◆ **Task requirements**
The answer must restate the listing word for word, without its images.

--- Data excerpt ---

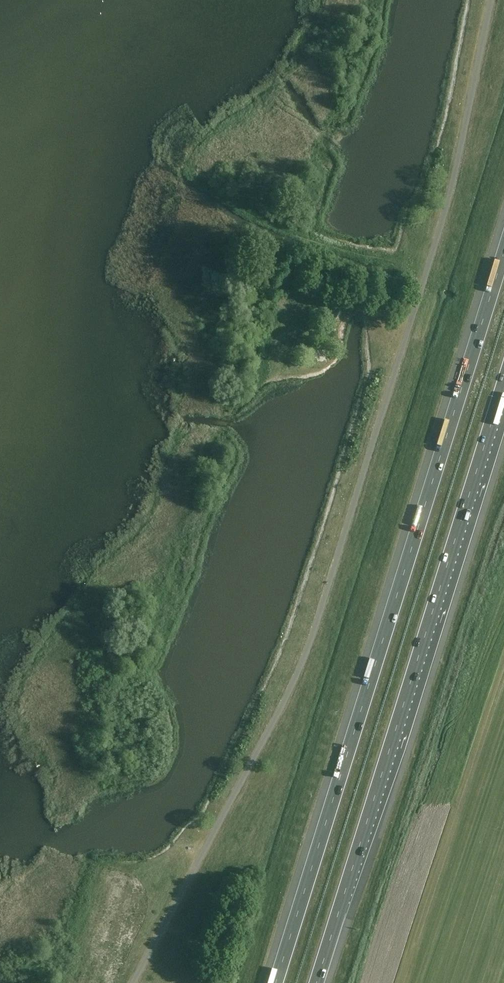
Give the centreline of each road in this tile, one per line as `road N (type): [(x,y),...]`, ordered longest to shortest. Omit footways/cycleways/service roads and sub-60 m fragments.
road 1 (motorway): [(503,240),(273,982)]
road 2 (motorway): [(317,982),(503,383)]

---

◆ **Answer below**
Give the centreline of each road in this tile, one per line as `road N (type): [(x,y),...]`, ordered longest to shortest. Omit footways/cycleways/service roads and sub-60 m fragments.
road 1 (motorway): [(503,240),(273,982)]
road 2 (motorway): [(317,982),(503,383)]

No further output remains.